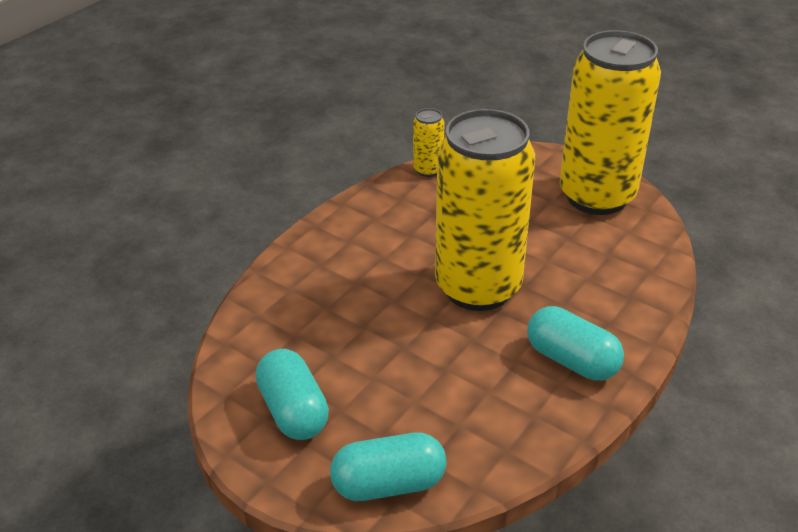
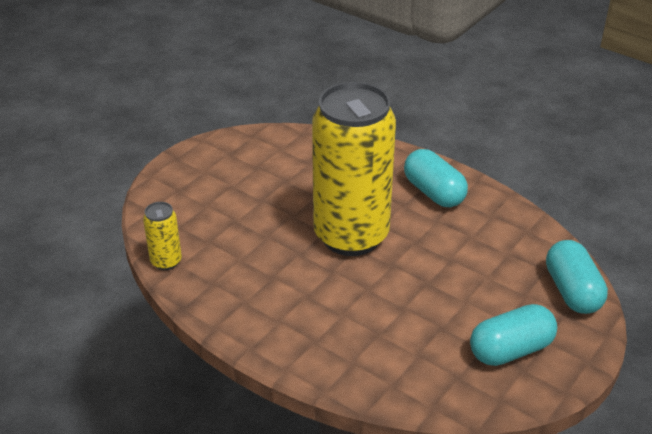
camera: 90 degrees left, 0 degrees up
(571, 360) = (434, 192): turquoise capsule -> turquoise capsule turned 75 degrees counterclockwise
(596, 196) = (230, 159): yellow can -> none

____

• YOUR TASK: Restate the full listing word for word, excluding images.

• RESPONSE AREA:
camera: 90 degrees left, 0 degrees up
(571, 360) = (434, 192): turquoise capsule -> turquoise capsule turned 75 degrees counterclockwise
(596, 196) = (230, 159): yellow can -> none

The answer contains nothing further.